** Opening Working data block **
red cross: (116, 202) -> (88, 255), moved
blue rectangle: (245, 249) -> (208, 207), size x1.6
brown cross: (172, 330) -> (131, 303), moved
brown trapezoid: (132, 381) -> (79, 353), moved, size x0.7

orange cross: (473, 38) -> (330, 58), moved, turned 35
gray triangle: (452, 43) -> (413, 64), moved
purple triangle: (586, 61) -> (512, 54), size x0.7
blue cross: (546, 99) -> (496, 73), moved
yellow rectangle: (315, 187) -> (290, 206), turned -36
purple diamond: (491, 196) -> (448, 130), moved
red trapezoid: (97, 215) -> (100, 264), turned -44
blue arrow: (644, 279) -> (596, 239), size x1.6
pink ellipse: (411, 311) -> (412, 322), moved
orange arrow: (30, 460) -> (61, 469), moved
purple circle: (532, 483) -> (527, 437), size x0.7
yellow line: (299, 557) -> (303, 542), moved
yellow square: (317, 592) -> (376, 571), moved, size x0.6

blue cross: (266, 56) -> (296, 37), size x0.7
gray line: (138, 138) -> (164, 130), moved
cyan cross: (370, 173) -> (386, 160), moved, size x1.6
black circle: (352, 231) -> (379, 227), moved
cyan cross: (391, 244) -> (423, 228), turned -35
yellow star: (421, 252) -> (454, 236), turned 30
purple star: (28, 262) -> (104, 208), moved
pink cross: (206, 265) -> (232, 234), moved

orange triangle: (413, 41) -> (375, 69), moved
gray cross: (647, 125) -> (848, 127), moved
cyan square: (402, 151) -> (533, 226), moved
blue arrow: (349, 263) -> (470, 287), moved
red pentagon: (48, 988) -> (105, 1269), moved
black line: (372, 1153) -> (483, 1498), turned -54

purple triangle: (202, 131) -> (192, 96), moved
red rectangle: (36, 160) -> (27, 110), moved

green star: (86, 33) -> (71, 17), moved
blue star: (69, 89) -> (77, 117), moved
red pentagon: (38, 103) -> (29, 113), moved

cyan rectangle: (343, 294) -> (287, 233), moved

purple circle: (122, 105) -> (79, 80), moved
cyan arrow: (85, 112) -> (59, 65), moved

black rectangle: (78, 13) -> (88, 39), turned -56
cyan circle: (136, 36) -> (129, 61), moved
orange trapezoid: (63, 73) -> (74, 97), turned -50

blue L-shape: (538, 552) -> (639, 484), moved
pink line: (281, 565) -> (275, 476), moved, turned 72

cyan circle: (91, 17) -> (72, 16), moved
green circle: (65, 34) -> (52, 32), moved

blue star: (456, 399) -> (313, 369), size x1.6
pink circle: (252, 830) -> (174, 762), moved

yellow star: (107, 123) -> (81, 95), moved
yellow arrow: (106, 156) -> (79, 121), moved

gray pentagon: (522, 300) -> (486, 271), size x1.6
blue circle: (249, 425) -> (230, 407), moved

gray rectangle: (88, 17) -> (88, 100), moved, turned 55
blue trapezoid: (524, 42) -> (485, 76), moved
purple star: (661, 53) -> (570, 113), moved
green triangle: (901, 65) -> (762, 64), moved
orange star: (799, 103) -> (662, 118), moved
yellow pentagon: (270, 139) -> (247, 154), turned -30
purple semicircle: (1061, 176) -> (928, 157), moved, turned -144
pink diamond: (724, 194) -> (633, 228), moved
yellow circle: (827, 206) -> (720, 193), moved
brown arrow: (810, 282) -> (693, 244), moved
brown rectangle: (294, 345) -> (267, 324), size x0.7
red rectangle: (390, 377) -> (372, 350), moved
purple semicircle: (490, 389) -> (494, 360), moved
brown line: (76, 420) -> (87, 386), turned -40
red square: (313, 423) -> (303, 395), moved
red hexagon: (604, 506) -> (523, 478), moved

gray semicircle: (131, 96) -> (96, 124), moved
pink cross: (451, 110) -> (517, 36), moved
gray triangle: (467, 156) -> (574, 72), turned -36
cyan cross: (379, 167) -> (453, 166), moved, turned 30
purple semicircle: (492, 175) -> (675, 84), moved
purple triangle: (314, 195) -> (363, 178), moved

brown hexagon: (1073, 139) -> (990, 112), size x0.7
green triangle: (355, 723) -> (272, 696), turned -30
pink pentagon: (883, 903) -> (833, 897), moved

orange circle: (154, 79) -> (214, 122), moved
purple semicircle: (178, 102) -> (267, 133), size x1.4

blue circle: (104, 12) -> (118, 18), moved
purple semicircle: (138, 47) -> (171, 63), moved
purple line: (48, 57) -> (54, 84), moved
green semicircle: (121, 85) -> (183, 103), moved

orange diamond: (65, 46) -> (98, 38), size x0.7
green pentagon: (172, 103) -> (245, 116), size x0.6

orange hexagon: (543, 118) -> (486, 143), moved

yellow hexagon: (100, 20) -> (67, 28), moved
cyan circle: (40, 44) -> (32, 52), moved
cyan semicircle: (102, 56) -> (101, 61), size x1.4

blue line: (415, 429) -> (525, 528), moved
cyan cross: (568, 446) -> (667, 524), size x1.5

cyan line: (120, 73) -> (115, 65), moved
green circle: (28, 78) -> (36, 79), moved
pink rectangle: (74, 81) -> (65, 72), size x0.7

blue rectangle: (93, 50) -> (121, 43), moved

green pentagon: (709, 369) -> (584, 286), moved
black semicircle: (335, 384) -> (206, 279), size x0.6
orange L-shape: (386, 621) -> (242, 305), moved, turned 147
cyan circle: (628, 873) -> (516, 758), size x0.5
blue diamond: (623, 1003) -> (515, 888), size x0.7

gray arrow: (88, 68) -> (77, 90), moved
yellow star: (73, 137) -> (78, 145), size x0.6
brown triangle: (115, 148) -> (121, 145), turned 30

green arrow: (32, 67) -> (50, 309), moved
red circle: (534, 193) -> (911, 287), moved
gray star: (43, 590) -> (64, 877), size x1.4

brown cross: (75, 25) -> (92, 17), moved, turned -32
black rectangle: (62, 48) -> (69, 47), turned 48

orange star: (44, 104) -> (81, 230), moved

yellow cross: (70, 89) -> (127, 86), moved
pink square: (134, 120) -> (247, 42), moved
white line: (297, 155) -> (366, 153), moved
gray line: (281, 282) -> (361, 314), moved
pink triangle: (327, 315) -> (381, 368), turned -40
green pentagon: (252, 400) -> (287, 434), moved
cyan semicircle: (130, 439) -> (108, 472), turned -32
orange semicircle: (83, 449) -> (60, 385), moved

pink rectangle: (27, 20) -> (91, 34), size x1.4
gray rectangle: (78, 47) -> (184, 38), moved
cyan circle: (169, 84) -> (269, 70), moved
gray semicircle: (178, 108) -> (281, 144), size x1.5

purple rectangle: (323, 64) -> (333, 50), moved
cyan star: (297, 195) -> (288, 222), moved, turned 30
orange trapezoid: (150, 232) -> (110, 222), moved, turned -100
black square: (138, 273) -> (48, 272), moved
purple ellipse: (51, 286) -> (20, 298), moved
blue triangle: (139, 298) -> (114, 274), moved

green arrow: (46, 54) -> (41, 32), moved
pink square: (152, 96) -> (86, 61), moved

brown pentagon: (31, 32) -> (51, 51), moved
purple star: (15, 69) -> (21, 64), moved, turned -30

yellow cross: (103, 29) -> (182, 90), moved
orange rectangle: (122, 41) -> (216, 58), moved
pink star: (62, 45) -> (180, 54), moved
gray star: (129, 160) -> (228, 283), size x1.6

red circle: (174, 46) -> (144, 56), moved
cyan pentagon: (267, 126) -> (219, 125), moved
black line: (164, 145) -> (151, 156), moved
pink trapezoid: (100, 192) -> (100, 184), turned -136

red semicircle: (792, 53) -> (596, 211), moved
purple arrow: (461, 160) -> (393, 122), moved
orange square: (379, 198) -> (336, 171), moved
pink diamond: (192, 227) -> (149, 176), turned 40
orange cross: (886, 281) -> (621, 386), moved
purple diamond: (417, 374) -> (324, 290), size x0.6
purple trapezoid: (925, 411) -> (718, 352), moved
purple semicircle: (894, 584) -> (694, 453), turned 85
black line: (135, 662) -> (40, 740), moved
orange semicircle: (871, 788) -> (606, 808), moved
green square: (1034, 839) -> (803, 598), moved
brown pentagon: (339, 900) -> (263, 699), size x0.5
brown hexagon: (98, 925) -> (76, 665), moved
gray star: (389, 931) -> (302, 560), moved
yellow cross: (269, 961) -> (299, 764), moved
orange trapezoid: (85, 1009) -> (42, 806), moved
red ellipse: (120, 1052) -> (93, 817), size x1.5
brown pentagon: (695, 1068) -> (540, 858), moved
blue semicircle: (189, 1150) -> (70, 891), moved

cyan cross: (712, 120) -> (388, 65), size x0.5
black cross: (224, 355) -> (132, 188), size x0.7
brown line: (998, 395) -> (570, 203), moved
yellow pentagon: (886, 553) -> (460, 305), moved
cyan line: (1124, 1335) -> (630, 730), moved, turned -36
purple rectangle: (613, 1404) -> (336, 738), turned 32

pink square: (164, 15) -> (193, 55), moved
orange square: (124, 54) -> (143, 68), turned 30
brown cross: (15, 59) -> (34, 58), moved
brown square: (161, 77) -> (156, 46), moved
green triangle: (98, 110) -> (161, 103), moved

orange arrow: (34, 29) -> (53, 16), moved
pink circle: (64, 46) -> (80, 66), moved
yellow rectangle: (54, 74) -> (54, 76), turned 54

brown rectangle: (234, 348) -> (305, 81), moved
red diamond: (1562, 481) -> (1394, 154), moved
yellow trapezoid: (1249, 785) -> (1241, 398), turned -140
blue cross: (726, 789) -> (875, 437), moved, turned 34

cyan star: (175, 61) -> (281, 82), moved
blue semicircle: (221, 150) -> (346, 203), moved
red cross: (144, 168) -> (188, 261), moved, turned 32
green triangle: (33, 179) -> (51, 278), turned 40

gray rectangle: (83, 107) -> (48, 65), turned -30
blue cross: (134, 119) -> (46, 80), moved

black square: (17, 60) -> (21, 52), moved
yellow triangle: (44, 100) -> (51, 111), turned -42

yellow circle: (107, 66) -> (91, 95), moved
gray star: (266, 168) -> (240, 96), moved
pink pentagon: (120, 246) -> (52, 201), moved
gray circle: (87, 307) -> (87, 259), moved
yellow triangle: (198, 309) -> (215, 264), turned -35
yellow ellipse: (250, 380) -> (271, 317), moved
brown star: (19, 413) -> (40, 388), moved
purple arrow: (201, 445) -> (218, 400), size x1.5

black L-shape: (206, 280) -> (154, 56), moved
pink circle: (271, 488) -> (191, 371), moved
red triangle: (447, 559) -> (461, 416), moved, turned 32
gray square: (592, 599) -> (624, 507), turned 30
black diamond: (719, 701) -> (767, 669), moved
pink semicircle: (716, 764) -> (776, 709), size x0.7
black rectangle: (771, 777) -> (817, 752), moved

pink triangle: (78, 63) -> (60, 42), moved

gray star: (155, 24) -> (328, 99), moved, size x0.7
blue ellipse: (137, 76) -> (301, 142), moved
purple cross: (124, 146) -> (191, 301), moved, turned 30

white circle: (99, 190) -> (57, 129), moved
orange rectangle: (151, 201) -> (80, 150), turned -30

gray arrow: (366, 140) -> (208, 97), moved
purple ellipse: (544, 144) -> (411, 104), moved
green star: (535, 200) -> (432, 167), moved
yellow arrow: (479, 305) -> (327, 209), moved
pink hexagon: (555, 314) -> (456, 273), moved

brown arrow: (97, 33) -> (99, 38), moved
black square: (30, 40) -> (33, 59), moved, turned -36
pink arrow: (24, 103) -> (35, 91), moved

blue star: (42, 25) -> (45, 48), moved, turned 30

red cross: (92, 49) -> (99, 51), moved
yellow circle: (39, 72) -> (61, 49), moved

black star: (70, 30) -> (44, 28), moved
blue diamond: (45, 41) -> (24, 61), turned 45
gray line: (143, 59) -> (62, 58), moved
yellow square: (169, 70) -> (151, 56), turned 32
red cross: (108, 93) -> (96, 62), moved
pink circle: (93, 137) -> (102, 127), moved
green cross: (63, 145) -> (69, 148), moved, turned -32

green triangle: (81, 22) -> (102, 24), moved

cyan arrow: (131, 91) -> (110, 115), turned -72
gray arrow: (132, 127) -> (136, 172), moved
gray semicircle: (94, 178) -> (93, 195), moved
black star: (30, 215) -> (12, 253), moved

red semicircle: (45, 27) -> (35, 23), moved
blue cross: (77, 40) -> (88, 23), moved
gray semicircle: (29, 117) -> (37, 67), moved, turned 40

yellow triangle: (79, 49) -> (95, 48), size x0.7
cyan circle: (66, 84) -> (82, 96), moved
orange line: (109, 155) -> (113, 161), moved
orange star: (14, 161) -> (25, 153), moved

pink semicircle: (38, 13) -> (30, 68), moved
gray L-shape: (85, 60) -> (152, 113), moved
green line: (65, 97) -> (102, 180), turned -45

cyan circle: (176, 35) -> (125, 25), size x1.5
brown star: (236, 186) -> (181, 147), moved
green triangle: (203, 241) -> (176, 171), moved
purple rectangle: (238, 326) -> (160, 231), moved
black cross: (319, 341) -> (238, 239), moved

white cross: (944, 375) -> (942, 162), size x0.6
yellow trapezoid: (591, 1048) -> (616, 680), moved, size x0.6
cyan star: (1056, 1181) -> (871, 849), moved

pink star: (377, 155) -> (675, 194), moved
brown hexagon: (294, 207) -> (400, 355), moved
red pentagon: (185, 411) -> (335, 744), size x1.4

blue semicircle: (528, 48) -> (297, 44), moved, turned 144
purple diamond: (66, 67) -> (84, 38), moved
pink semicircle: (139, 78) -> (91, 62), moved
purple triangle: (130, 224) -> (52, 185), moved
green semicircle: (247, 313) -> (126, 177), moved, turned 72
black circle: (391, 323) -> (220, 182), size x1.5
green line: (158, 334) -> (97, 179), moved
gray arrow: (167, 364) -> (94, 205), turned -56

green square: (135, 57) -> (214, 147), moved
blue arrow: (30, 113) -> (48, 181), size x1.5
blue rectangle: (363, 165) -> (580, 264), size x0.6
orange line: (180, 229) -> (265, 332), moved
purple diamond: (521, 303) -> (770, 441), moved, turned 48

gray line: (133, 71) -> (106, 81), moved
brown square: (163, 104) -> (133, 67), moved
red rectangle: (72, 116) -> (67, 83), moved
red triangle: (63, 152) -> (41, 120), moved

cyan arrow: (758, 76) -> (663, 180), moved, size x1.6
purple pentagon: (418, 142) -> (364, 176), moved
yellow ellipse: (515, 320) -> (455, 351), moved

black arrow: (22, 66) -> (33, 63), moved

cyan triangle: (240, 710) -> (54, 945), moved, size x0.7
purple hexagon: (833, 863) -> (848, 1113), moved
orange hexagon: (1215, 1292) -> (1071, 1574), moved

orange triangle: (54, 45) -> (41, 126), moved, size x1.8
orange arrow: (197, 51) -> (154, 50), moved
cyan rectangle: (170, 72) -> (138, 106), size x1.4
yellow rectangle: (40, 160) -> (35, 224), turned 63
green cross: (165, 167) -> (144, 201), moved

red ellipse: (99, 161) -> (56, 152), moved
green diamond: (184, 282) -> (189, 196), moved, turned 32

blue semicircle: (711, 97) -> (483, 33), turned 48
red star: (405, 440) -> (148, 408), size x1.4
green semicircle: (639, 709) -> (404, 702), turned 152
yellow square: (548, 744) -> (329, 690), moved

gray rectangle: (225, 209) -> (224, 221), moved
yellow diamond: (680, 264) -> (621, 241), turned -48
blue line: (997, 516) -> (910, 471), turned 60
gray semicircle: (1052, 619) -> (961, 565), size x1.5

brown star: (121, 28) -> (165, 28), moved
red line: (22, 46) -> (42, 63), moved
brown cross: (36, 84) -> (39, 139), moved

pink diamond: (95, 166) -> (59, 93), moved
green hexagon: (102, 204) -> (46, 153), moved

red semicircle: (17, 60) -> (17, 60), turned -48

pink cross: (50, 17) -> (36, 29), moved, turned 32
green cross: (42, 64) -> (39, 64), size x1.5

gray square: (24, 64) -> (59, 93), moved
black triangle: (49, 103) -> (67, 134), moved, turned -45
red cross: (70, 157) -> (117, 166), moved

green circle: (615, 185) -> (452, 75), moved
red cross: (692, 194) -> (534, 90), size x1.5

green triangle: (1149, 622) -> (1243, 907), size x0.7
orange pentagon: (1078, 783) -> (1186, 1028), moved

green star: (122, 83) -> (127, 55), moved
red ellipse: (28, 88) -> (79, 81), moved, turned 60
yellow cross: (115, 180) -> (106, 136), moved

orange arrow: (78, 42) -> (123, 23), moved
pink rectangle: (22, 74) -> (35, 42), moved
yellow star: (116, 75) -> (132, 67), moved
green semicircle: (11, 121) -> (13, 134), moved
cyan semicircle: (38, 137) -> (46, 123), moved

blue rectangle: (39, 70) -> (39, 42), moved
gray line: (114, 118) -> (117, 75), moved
** Closing Working data block **
Problem to work on:
Every line from the one containing "blue line: (997, 516)" to the end of the material above must be written out exactly. Nothing else is wanted.

The completed task:
blue line: (997, 516) -> (910, 471), turned 60
gray semicircle: (1052, 619) -> (961, 565), size x1.5

brown star: (121, 28) -> (165, 28), moved
red line: (22, 46) -> (42, 63), moved
brown cross: (36, 84) -> (39, 139), moved

pink diamond: (95, 166) -> (59, 93), moved
green hexagon: (102, 204) -> (46, 153), moved

red semicircle: (17, 60) -> (17, 60), turned -48

pink cross: (50, 17) -> (36, 29), moved, turned 32
green cross: (42, 64) -> (39, 64), size x1.5

gray square: (24, 64) -> (59, 93), moved
black triangle: (49, 103) -> (67, 134), moved, turned -45
red cross: (70, 157) -> (117, 166), moved

green circle: (615, 185) -> (452, 75), moved
red cross: (692, 194) -> (534, 90), size x1.5

green triangle: (1149, 622) -> (1243, 907), size x0.7
orange pentagon: (1078, 783) -> (1186, 1028), moved

green star: (122, 83) -> (127, 55), moved
red ellipse: (28, 88) -> (79, 81), moved, turned 60
yellow cross: (115, 180) -> (106, 136), moved

orange arrow: (78, 42) -> (123, 23), moved
pink rectangle: (22, 74) -> (35, 42), moved
yellow star: (116, 75) -> (132, 67), moved
green semicircle: (11, 121) -> (13, 134), moved
cyan semicircle: (38, 137) -> (46, 123), moved

blue rectangle: (39, 70) -> (39, 42), moved
gray line: (114, 118) -> (117, 75), moved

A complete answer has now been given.